WORK TO COMPLETE
Scan the material and copy out each line where the word "house" occurs.
§
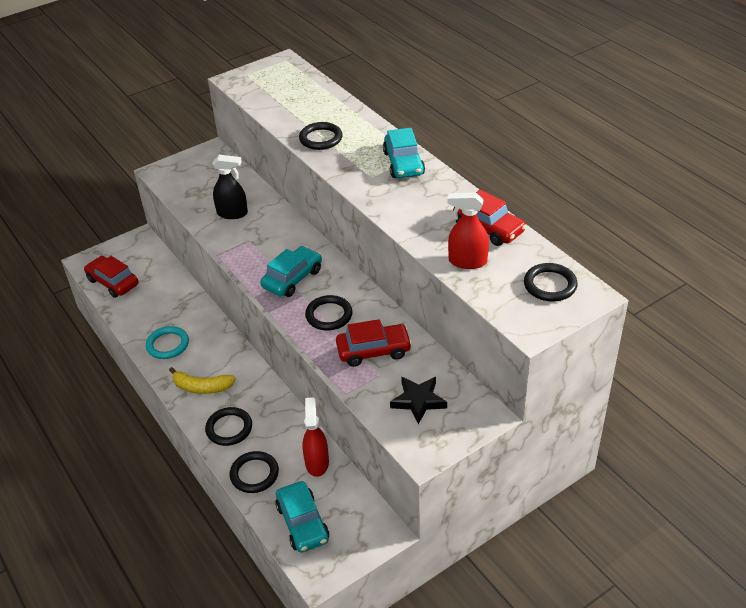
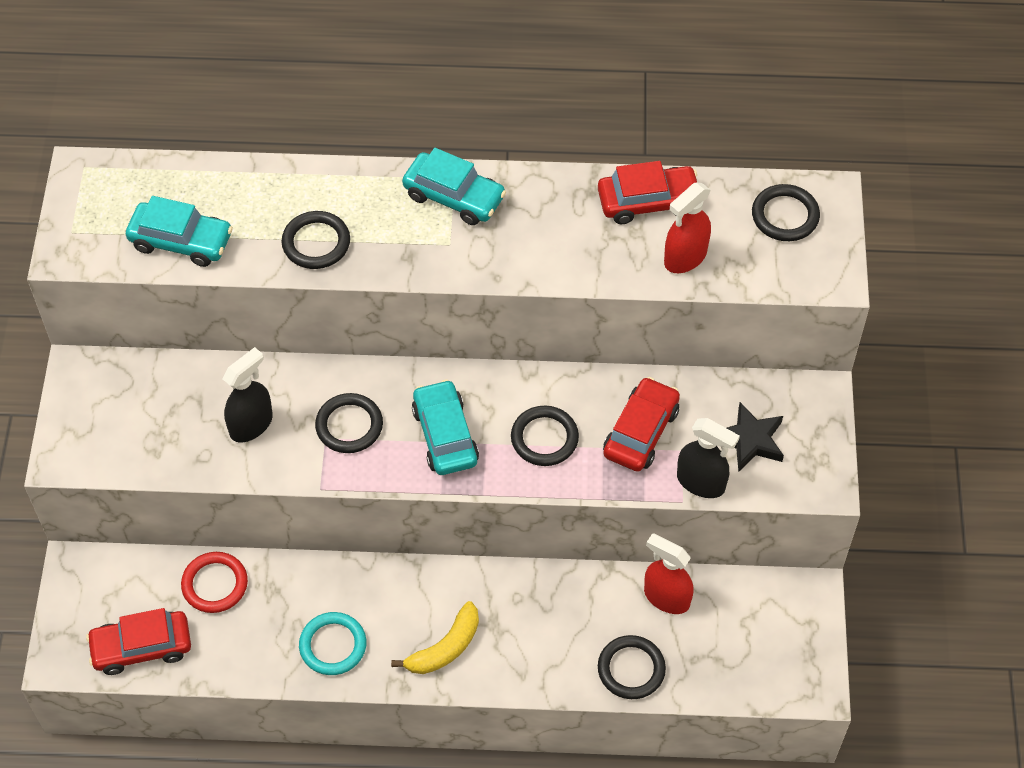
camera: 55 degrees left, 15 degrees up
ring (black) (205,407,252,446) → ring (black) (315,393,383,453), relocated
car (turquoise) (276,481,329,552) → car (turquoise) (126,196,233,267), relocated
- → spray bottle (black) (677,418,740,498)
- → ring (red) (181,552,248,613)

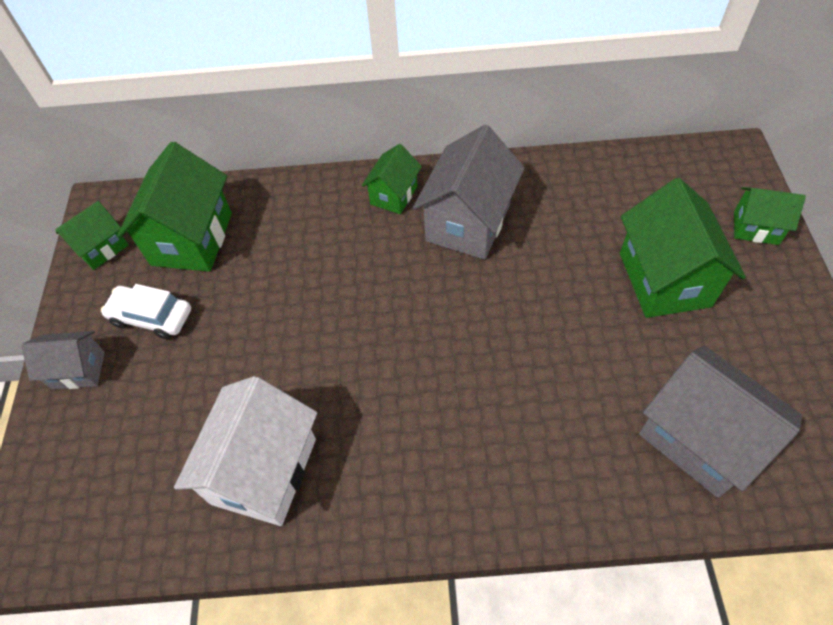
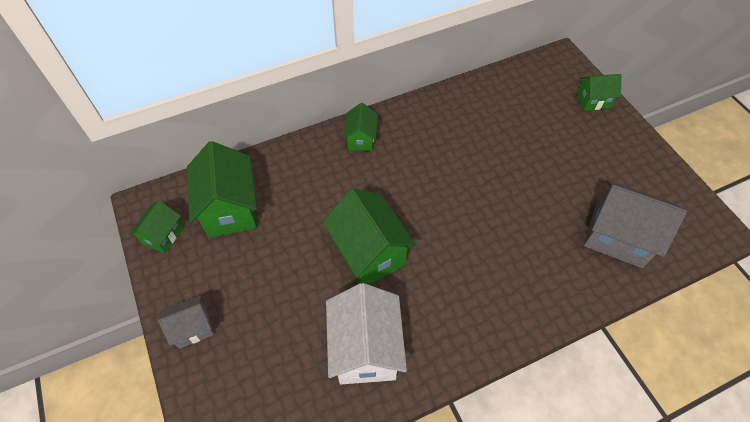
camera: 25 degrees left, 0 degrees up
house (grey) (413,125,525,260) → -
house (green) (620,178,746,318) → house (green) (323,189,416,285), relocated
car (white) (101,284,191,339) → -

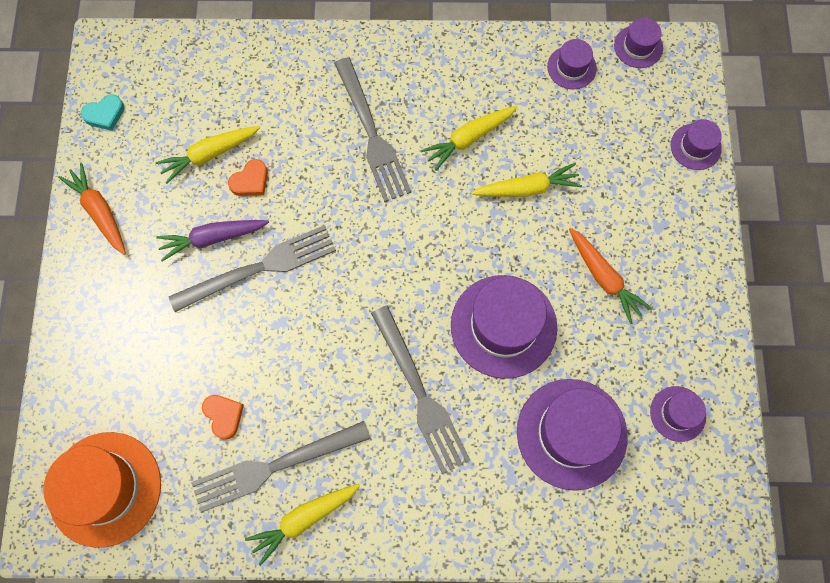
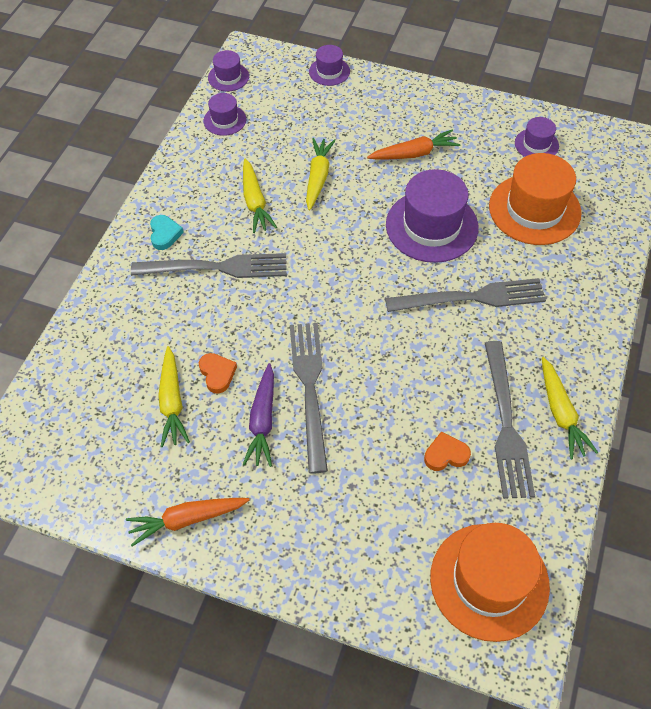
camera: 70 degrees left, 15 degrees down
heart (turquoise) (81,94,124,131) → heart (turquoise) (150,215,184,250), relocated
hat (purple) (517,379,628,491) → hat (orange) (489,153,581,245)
§
EXERCISE ANSWER
house (grey) (413,125,525,260) → -
house (green) (620,178,746,318) → house (green) (323,189,416,285), relocated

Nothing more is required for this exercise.